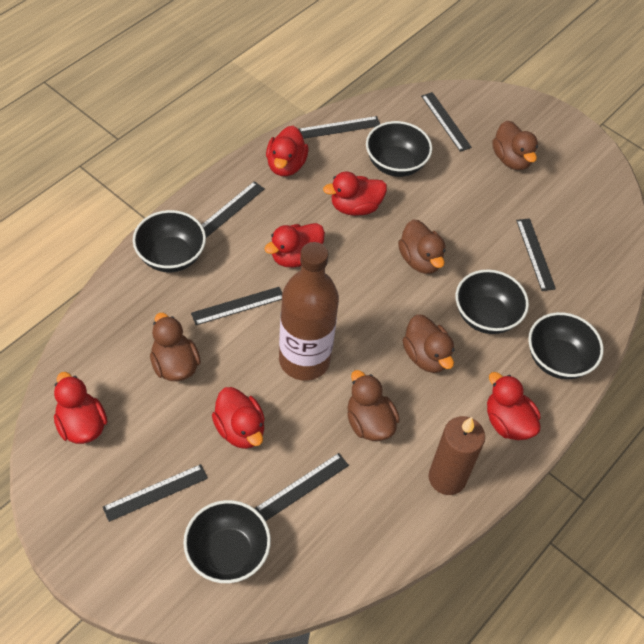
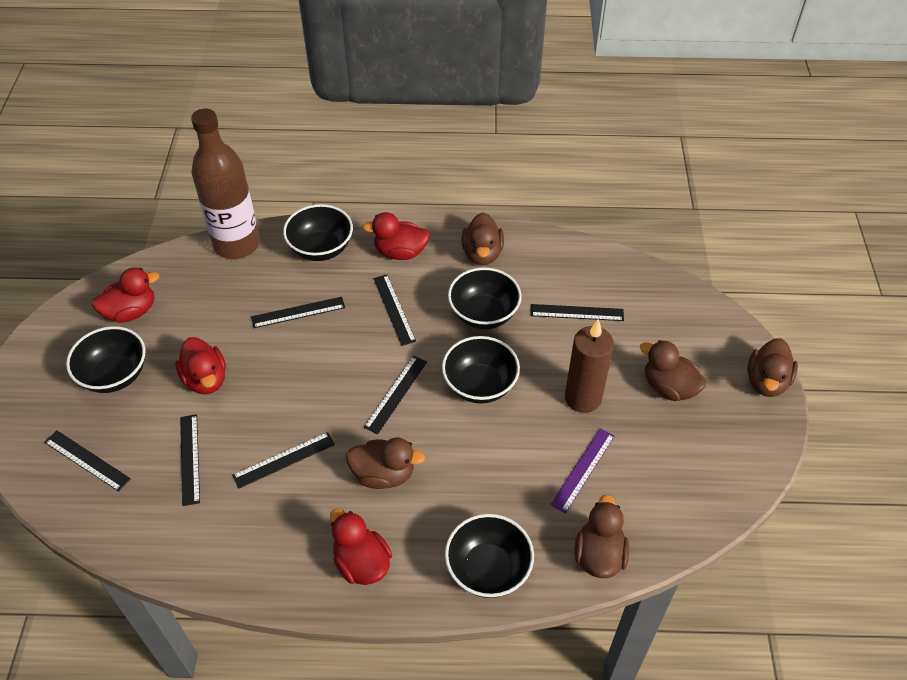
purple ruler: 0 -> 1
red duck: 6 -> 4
...
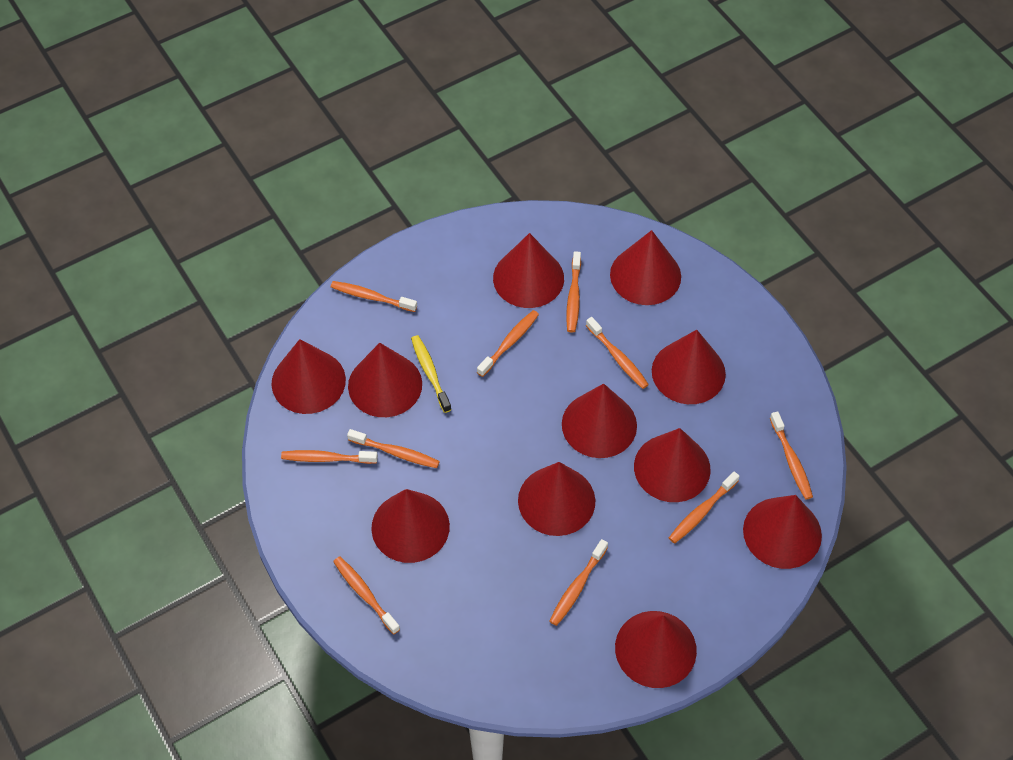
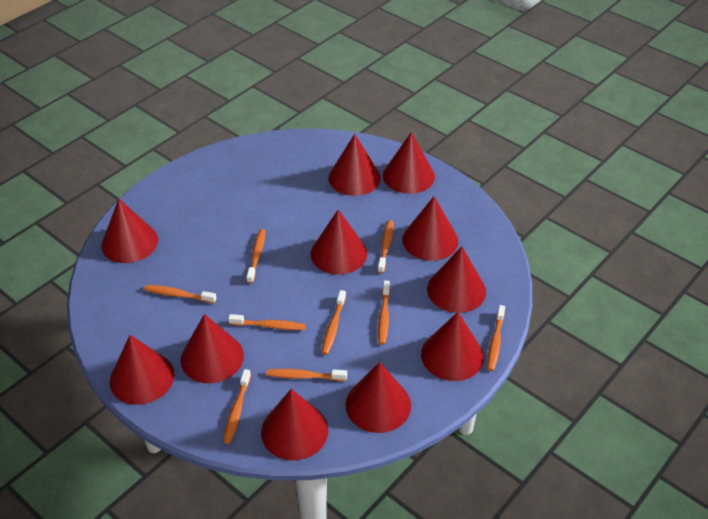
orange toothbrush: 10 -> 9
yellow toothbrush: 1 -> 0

_Required action_
Using the listing above, show each line holding the string "toothbrush".

_Expected answer_
orange toothbrush: 10 -> 9
yellow toothbrush: 1 -> 0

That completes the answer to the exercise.